About this exercise => All lines of the records below that contain the word "BASEBALL" must be listed.

(Coordinate-based change listings)

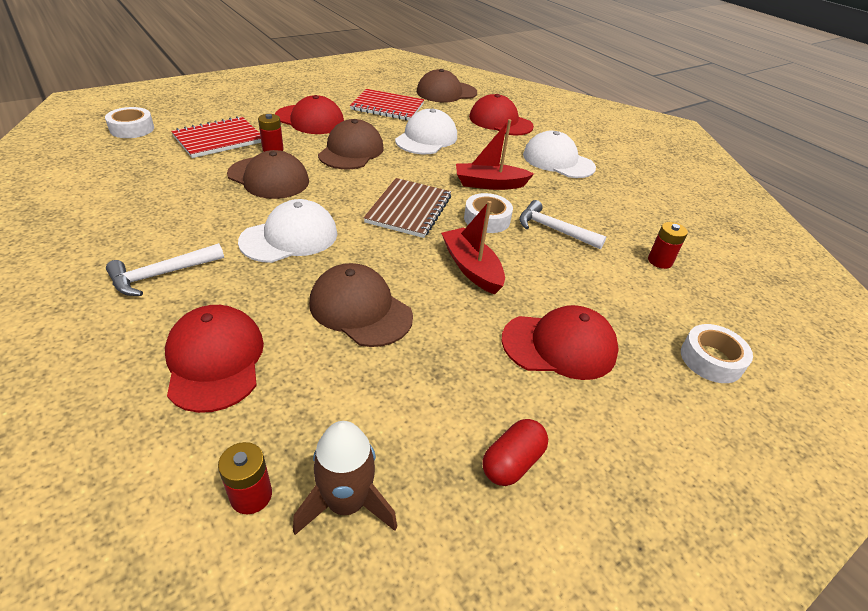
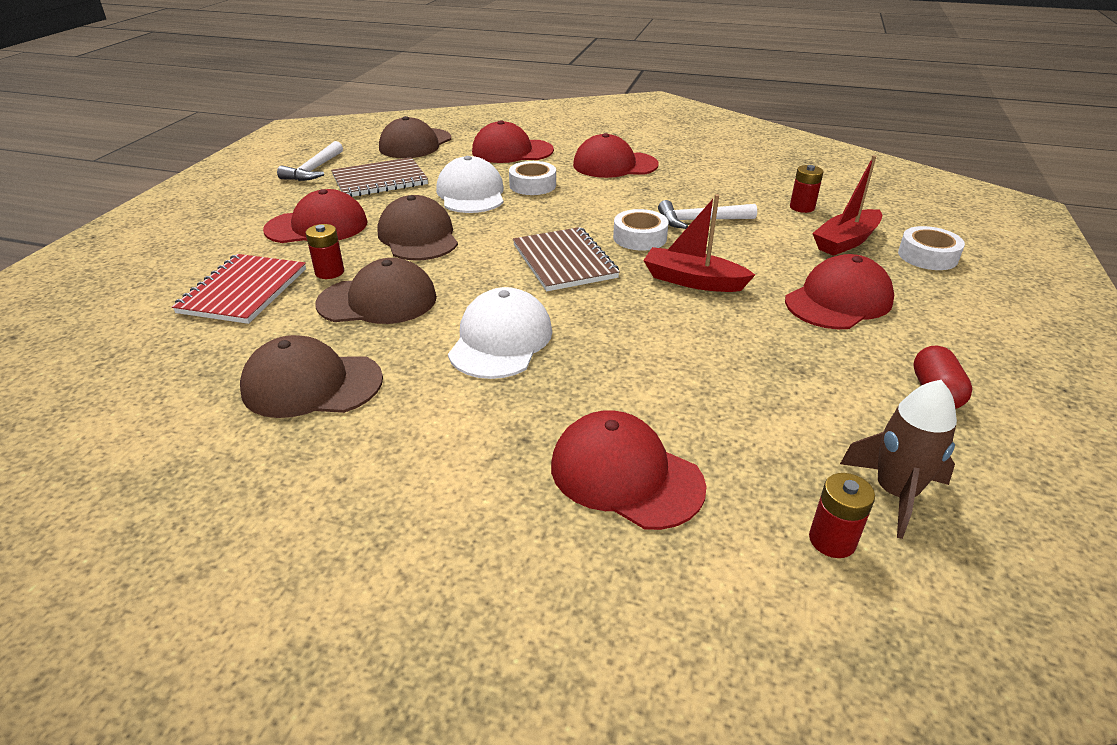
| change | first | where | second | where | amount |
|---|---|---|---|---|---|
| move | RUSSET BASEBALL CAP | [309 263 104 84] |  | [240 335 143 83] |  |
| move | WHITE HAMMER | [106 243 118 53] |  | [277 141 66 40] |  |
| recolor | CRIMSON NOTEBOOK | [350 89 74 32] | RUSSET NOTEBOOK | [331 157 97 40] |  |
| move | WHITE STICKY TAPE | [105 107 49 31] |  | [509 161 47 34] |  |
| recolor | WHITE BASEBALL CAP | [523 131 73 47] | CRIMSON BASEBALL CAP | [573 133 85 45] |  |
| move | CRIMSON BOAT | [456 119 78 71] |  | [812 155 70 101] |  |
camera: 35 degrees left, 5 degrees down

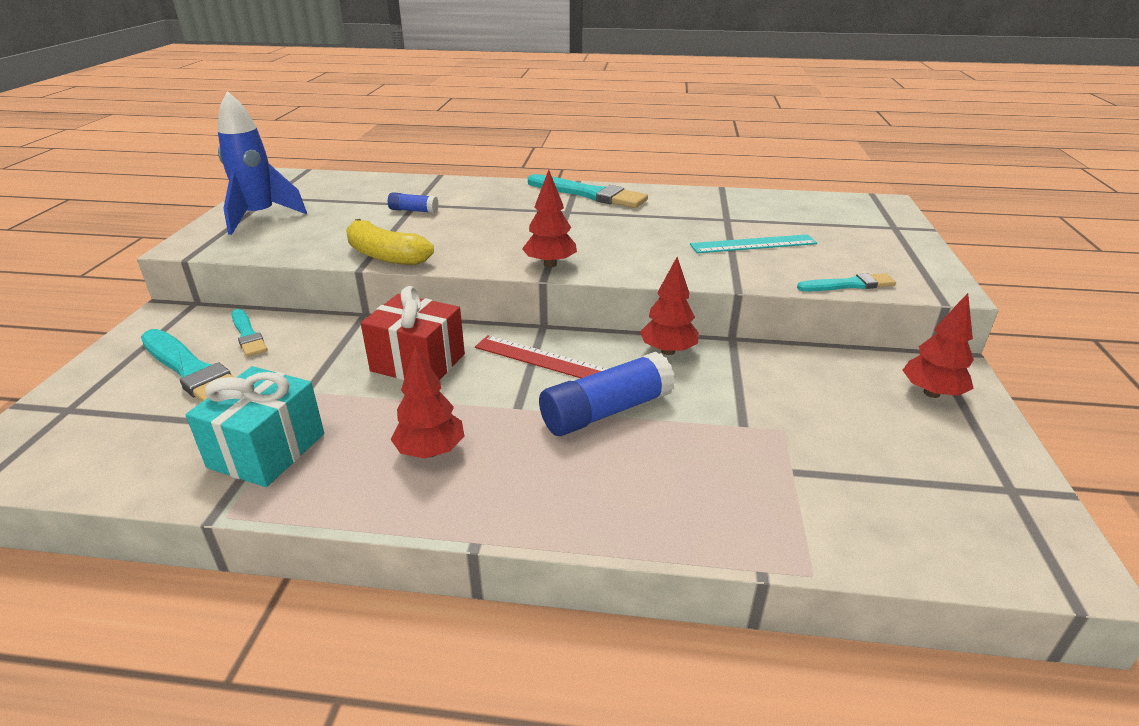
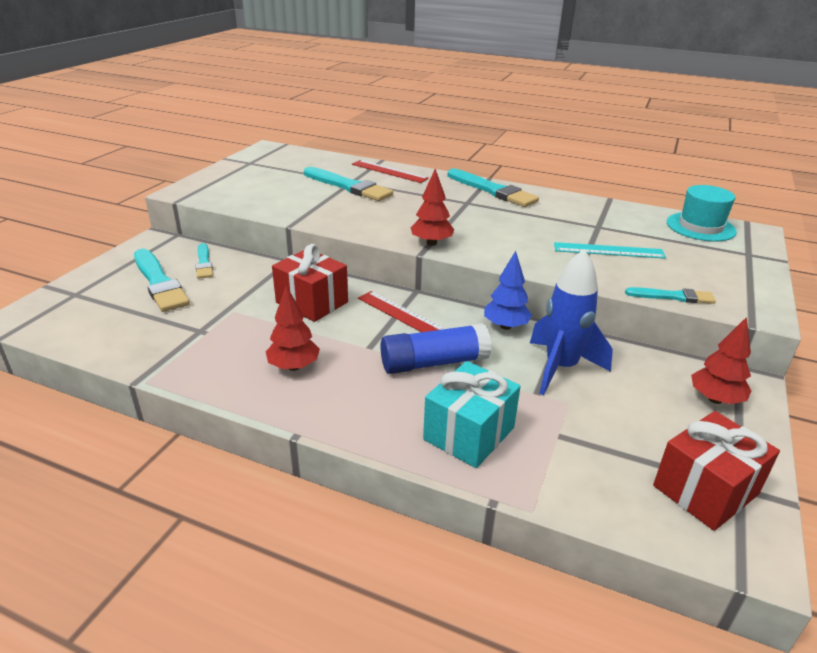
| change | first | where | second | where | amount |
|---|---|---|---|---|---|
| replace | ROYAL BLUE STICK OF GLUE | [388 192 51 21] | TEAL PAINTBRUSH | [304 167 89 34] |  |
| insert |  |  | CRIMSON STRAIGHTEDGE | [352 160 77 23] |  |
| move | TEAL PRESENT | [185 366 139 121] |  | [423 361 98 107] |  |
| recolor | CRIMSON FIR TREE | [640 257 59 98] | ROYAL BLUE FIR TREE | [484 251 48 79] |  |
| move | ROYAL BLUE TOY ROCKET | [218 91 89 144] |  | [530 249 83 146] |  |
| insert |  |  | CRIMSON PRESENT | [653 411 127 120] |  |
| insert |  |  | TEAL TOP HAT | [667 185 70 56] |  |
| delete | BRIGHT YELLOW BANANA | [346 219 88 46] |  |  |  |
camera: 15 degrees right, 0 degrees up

Output of the exercise =>
| move | RUSSET BASEBALL CAP | [309 263 104 84] |  | [240 335 143 83] |  |
| recolor | WHITE BASEBALL CAP | [523 131 73 47] | CRIMSON BASEBALL CAP | [573 133 85 45] |  |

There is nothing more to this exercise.